TASK INSTRUCTIONS: The lines to return are the one containing "LINE1 pin DO: D2 -> TX" and all that follow it in the entries below, duplicated exactly and nothing else.

Version difference data:
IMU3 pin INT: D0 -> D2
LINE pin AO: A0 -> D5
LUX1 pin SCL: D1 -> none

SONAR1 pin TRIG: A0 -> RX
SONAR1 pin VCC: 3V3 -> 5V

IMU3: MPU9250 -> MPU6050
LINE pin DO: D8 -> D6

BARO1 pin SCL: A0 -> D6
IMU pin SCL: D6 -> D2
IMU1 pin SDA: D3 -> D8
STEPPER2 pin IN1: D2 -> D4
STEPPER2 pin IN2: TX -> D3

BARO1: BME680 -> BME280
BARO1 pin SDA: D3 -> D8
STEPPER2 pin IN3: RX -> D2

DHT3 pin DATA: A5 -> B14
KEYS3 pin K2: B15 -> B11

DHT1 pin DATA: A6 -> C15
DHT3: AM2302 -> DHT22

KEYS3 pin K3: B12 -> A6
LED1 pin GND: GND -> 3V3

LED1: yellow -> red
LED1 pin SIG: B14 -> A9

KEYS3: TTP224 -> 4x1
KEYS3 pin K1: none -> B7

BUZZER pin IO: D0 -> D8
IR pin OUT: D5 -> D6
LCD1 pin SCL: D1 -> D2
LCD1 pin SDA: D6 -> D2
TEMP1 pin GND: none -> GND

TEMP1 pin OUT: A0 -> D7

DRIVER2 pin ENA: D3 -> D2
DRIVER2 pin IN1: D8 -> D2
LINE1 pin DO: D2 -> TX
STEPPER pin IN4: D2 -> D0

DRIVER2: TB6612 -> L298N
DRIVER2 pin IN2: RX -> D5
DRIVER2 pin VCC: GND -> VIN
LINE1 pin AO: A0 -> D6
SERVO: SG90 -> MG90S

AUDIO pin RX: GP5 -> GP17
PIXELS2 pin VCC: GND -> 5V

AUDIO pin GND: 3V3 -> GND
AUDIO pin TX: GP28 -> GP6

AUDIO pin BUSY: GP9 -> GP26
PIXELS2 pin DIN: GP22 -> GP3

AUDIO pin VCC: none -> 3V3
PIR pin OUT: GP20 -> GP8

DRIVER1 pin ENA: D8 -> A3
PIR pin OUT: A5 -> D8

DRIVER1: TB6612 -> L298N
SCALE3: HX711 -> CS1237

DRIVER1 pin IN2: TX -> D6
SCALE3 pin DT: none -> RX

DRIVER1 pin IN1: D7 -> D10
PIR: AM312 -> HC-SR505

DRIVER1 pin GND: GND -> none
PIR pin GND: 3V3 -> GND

EXERCISE ANSWER:
LINE1 pin DO: D2 -> TX
STEPPER pin IN4: D2 -> D0

DRIVER2: TB6612 -> L298N
DRIVER2 pin IN2: RX -> D5
DRIVER2 pin VCC: GND -> VIN
LINE1 pin AO: A0 -> D6
SERVO: SG90 -> MG90S

AUDIO pin RX: GP5 -> GP17
PIXELS2 pin VCC: GND -> 5V

AUDIO pin GND: 3V3 -> GND
AUDIO pin TX: GP28 -> GP6

AUDIO pin BUSY: GP9 -> GP26
PIXELS2 pin DIN: GP22 -> GP3

AUDIO pin VCC: none -> 3V3
PIR pin OUT: GP20 -> GP8

DRIVER1 pin ENA: D8 -> A3
PIR pin OUT: A5 -> D8

DRIVER1: TB6612 -> L298N
SCALE3: HX711 -> CS1237

DRIVER1 pin IN2: TX -> D6
SCALE3 pin DT: none -> RX

DRIVER1 pin IN1: D7 -> D10
PIR: AM312 -> HC-SR505

DRIVER1 pin GND: GND -> none
PIR pin GND: 3V3 -> GND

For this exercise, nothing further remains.